Respond with exact copies of the lines running from the line that contains "SW102: button (GND, LIGHT)" to the end of the material.

------------------------------------

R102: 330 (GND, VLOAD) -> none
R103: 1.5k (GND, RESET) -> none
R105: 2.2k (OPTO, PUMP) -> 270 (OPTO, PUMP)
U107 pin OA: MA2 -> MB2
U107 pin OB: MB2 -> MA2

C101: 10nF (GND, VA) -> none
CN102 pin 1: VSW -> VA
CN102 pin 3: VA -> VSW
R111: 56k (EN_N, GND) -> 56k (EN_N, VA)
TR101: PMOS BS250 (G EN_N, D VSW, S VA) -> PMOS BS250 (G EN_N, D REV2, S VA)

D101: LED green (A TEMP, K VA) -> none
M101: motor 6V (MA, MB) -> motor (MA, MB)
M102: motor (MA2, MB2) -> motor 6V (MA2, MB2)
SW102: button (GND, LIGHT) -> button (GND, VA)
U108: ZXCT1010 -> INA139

------------------------------------

■ Expected answer:
SW102: button (GND, LIGHT) -> button (GND, VA)
U108: ZXCT1010 -> INA139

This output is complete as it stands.